• DESCRIPTION OF THE TASK
Return the data below exactly as given, except for the images.

• EXERCISE DATA
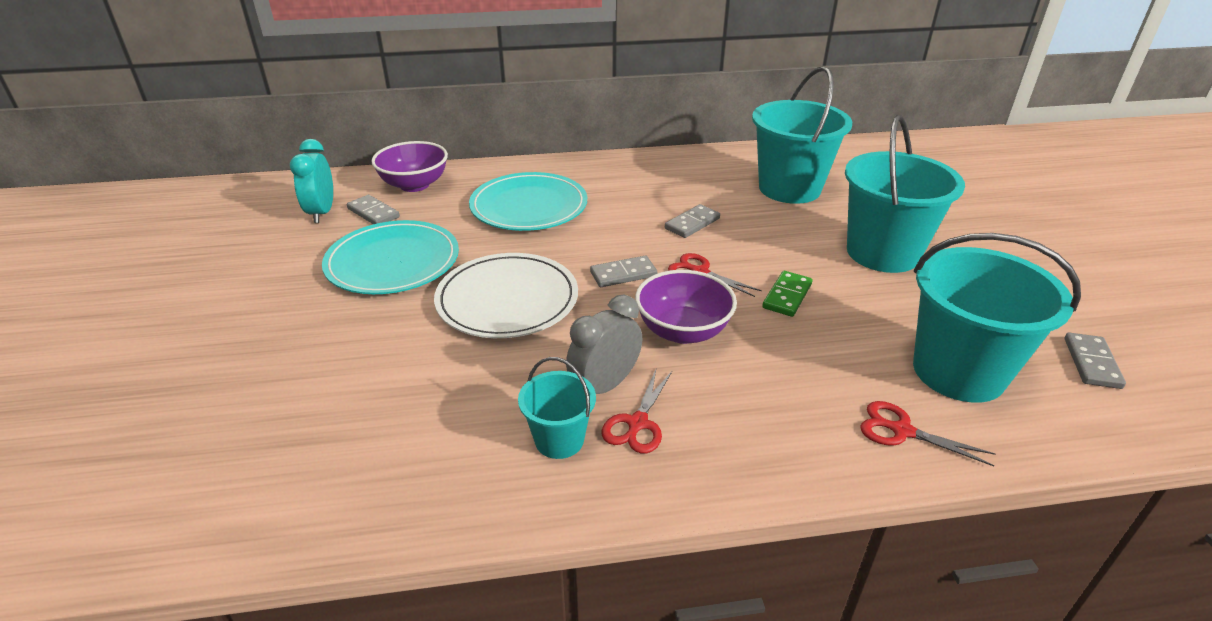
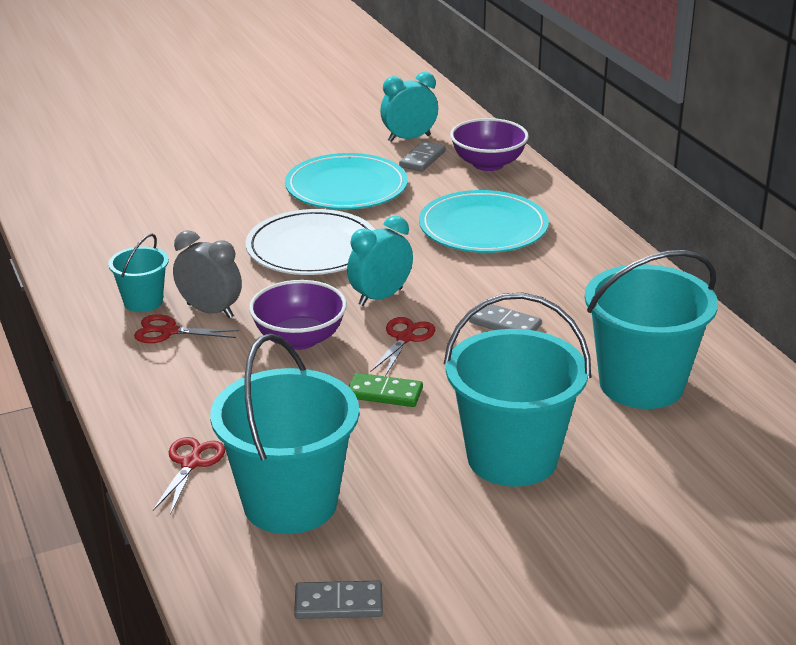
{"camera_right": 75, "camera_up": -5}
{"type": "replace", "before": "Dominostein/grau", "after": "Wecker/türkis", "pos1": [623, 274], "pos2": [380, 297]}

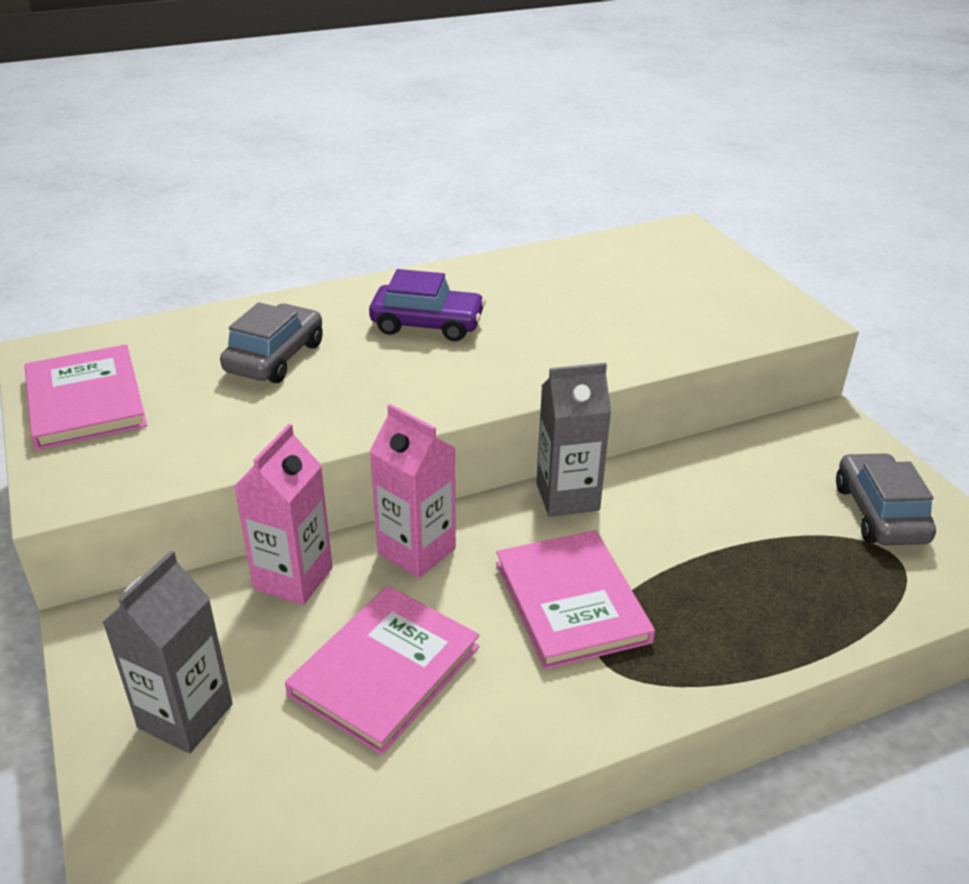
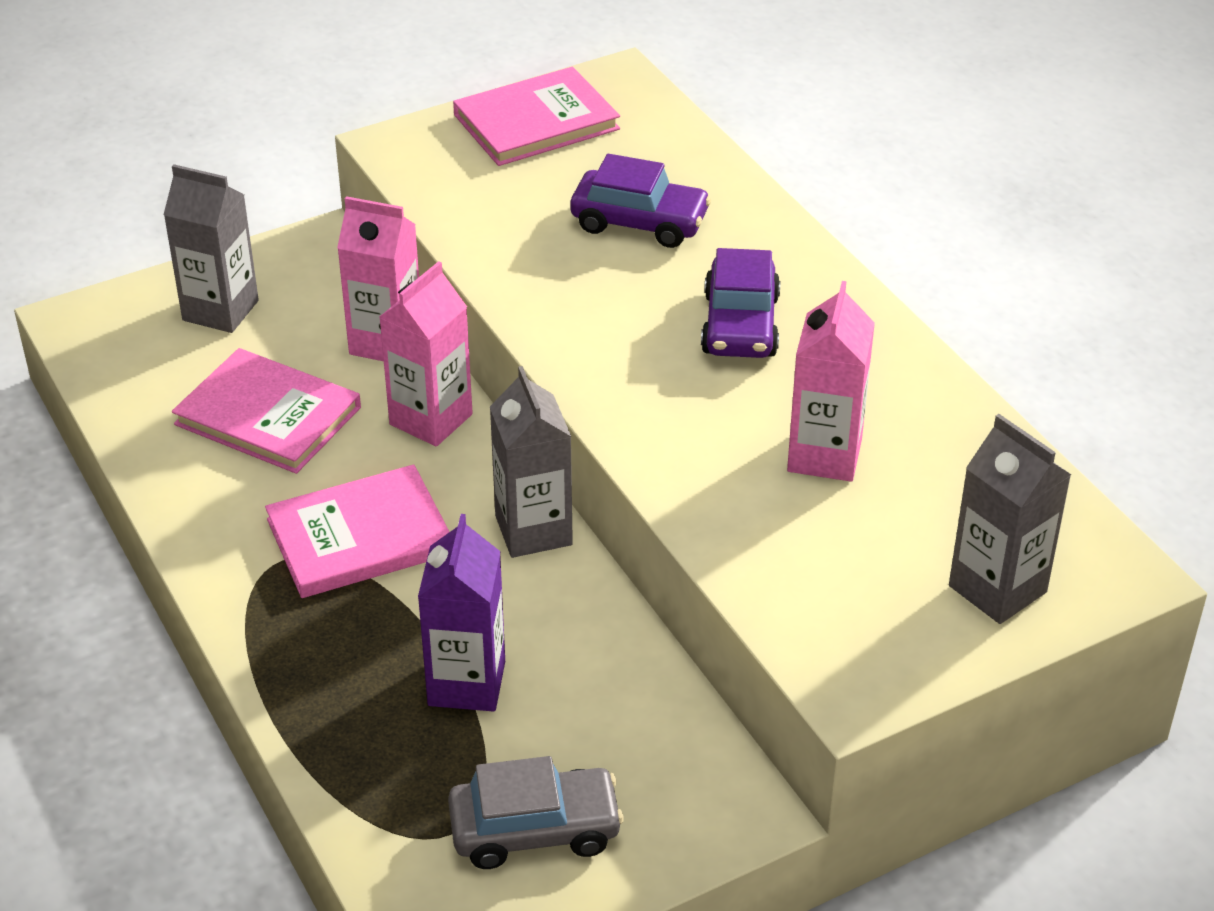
{"camera_right": 85, "camera_up": 5}
{"type": "recolor", "before": "Auto/grau", "after": "Auto/lila", "pos1": [275, 357], "pos2": [639, 222]}
{"type": "insert", "after": "Getränkekarton/lila", "pos2": [466, 683]}
{"type": "insert", "after": "Getränkekarton/rosa", "pos2": [824, 455]}
{"type": "insert", "after": "Getränkekarton/grau", "pos2": [997, 589]}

• ANSWER BELOW
{"camera_right": 75, "camera_up": -5}
{"type": "replace", "before": "Dominostein/grau", "after": "Wecker/türkis", "pos1": [623, 274], "pos2": [380, 297]}

{"camera_right": 85, "camera_up": 5}
{"type": "recolor", "before": "Auto/grau", "after": "Auto/lila", "pos1": [275, 357], "pos2": [639, 222]}
{"type": "insert", "after": "Getränkekarton/lila", "pos2": [466, 683]}
{"type": "insert", "after": "Getränkekarton/rosa", "pos2": [824, 455]}
{"type": "insert", "after": "Getränkekarton/grau", "pos2": [997, 589]}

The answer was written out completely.